# WHAT YOU SHOULD DO:
Reproduce word for word everything in the entries below, from the line containing "Is point (284, 330)" down to the line containing "Identify the location of white matte", including both of those lines.

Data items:

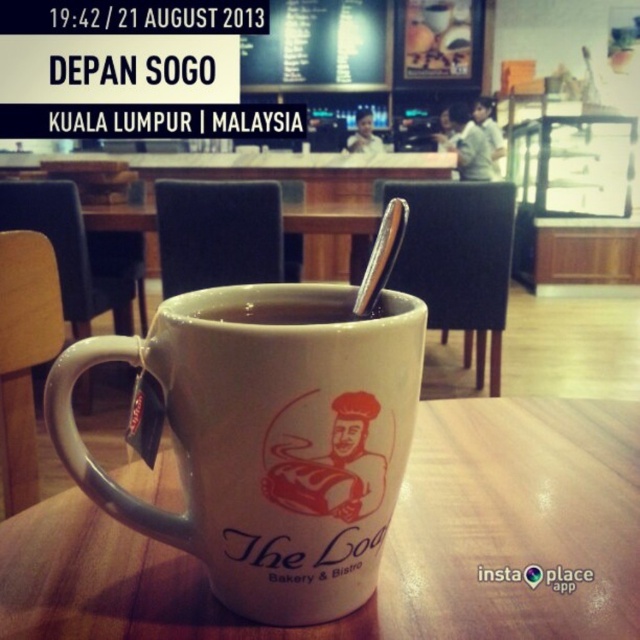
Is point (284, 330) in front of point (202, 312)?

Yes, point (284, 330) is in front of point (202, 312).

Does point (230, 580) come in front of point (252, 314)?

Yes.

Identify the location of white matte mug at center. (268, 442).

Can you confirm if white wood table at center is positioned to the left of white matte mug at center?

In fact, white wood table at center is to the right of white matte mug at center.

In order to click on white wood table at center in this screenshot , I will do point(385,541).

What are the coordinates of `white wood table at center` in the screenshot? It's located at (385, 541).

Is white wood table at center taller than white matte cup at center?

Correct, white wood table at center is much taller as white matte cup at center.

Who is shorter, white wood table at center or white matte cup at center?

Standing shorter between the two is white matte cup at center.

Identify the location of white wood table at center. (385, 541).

...

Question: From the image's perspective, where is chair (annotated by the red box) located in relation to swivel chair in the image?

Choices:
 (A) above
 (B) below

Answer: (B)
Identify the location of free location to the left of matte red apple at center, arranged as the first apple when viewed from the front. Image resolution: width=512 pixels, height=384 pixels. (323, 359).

...

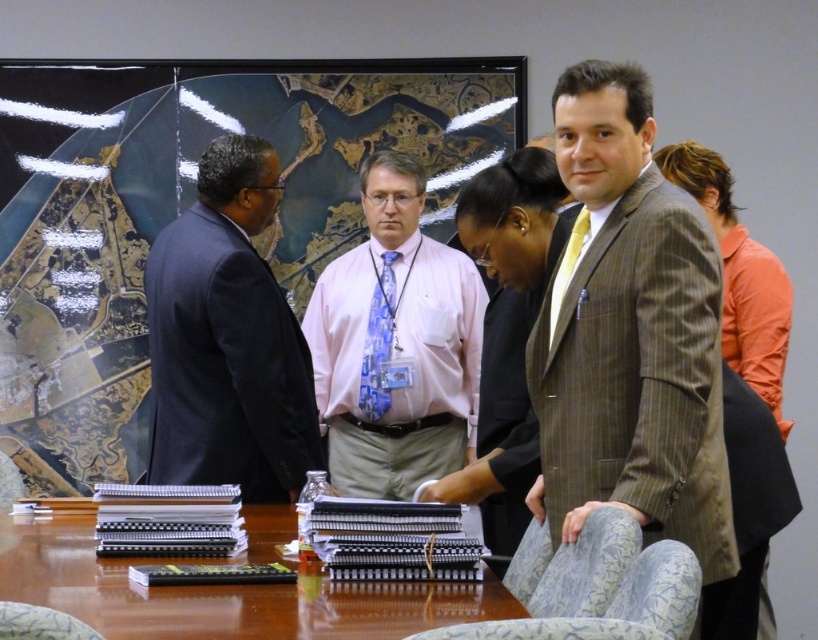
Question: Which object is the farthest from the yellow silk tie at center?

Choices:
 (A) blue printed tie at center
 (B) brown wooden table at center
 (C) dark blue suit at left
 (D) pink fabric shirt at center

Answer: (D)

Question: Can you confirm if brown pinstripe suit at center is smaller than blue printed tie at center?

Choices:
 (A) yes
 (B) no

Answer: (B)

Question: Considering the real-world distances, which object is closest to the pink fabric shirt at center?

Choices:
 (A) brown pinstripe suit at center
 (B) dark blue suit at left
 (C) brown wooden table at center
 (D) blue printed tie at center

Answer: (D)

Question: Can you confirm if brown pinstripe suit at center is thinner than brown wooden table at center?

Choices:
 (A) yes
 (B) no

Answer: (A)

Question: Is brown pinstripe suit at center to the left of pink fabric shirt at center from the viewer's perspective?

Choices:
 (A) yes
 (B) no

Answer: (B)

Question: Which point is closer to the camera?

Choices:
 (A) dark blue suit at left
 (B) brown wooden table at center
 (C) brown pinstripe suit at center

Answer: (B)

# ANSWER TO THIS PROBLEM:
Is point (284, 330) in front of point (202, 312)?

Yes, point (284, 330) is in front of point (202, 312).

Does point (230, 580) come in front of point (252, 314)?

Yes.

Identify the location of white matte mug at center. (268, 442).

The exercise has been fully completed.